# ASSIGNED TASK
Among the entries below, find the lines with the word "test" and copy them.

# Collected data
▼
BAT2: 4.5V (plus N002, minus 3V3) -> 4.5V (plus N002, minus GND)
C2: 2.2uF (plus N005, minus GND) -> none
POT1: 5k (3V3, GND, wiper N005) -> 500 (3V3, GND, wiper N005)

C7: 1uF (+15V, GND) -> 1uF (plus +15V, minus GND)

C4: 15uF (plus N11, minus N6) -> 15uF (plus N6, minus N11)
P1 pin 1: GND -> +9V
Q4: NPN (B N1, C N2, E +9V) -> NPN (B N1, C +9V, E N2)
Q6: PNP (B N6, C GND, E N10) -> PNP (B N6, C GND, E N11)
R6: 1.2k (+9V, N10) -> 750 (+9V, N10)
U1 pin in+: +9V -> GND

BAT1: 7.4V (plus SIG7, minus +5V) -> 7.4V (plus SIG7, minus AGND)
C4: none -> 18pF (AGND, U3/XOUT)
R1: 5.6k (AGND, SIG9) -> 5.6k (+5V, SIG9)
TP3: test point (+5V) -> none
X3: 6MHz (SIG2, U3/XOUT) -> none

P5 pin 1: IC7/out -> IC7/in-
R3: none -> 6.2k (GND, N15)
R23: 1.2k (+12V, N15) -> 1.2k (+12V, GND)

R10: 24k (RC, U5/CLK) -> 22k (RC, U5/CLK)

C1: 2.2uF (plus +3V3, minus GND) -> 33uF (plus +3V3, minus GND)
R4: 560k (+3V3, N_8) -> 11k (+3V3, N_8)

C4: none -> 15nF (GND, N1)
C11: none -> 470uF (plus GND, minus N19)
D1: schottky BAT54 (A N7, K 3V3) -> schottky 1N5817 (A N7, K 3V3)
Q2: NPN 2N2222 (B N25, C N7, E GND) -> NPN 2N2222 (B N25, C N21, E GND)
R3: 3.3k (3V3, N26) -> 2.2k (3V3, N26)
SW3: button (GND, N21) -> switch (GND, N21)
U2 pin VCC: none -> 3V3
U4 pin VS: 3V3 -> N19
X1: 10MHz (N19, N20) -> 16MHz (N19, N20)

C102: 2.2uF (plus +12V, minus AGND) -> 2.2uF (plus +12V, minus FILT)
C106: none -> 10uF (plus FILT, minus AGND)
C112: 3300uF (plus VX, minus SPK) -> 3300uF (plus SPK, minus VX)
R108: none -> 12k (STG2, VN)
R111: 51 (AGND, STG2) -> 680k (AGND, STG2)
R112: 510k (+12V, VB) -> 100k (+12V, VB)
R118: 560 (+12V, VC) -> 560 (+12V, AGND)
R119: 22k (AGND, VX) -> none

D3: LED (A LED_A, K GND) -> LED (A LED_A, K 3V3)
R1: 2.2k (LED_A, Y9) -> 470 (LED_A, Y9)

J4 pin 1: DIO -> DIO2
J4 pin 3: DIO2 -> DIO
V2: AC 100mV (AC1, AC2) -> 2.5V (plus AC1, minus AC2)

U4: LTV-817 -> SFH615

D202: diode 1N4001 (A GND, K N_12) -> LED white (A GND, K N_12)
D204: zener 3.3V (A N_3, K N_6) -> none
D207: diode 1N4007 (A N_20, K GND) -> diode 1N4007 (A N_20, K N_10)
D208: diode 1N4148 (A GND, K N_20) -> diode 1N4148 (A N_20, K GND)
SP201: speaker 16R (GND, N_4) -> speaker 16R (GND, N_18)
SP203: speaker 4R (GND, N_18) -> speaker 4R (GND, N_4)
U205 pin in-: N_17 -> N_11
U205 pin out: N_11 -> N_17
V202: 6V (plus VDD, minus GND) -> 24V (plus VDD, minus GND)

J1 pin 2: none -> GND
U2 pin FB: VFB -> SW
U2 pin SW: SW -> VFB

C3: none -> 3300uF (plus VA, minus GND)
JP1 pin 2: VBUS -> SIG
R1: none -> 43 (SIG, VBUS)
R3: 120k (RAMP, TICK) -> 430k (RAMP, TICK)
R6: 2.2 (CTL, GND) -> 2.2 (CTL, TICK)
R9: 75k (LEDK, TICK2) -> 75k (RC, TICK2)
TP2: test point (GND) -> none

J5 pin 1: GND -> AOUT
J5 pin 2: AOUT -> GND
▲
# OUTPUT FOR THIS EXERCISE
TP3: test point (+5V) -> none
TP2: test point (GND) -> none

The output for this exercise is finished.